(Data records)
↓

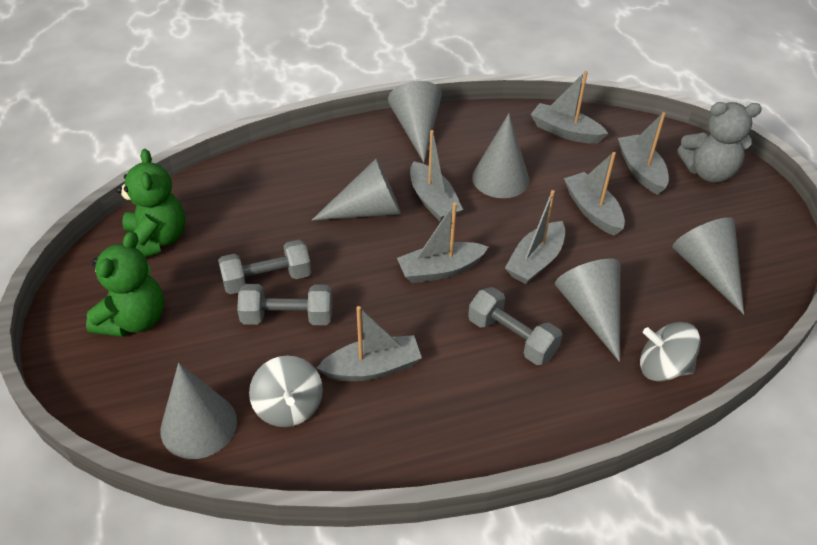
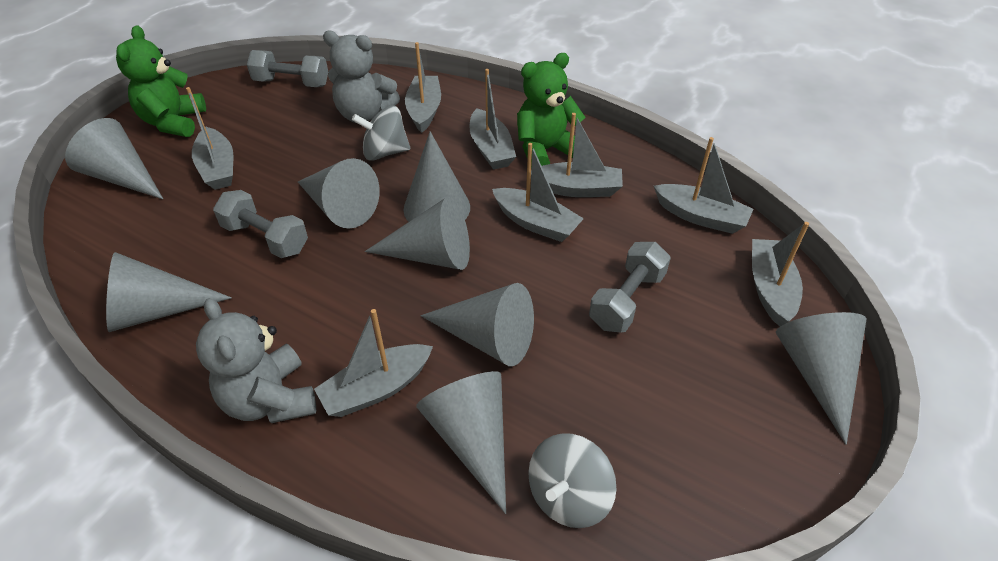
grey boat: 7 -> 8
grey cone: 6 -> 8
grey teddy bear: 1 -> 2

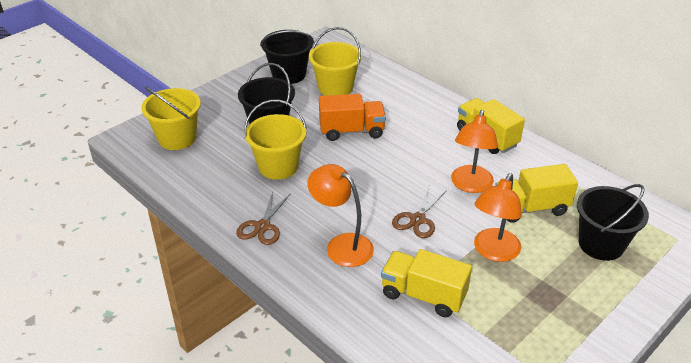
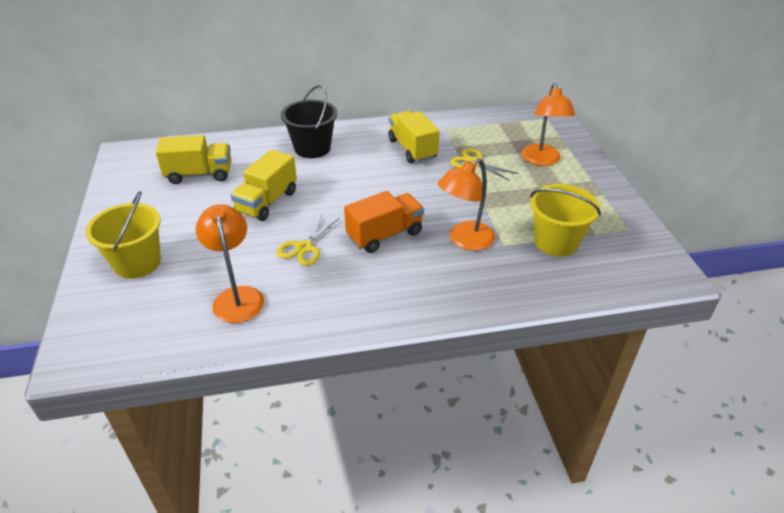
black bucket: 3 -> 1
brown scissors: 2 -> 0
yellow bucket: 3 -> 2
yellow scissors: 0 -> 2

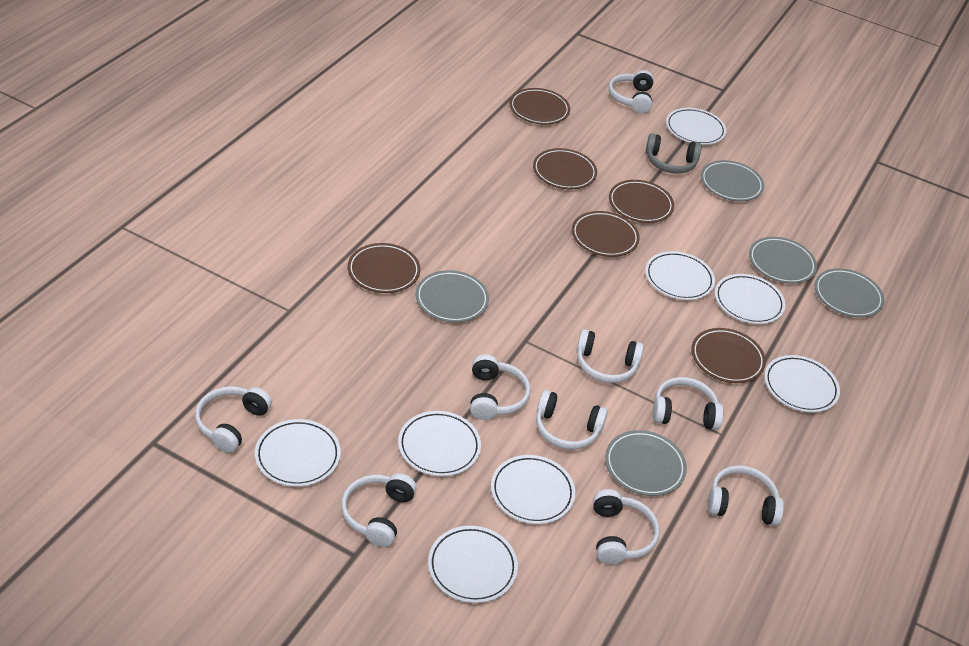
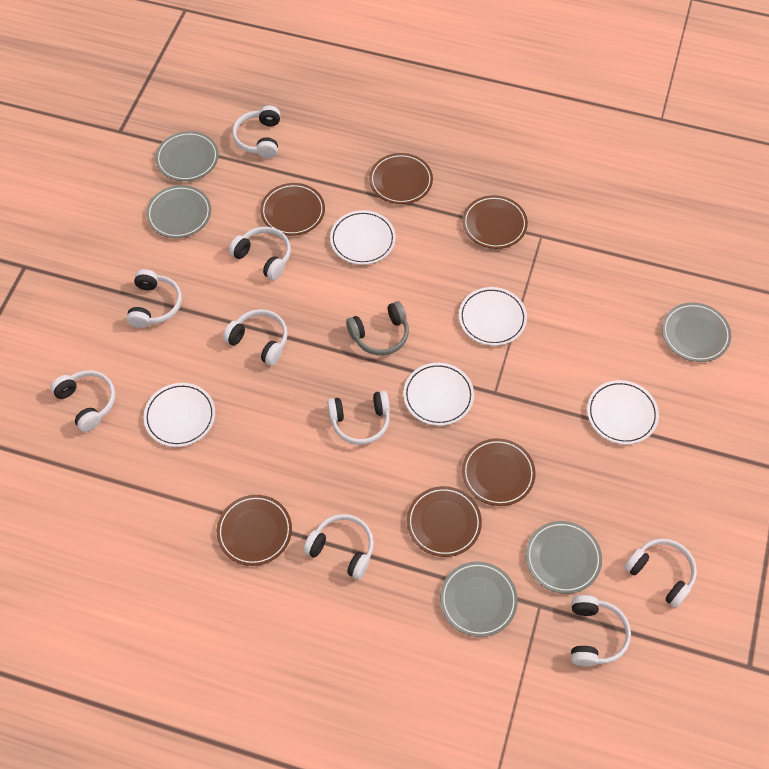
white plate: 8 -> 5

↑

### WORK TO COMPLETE
Every entry above should come back exactly as written, except for its pictures.

### OUTPUT FOR THIS TASK
grey boat: 7 -> 8
grey cone: 6 -> 8
grey teddy bear: 1 -> 2

black bucket: 3 -> 1
brown scissors: 2 -> 0
yellow bucket: 3 -> 2
yellow scissors: 0 -> 2

white plate: 8 -> 5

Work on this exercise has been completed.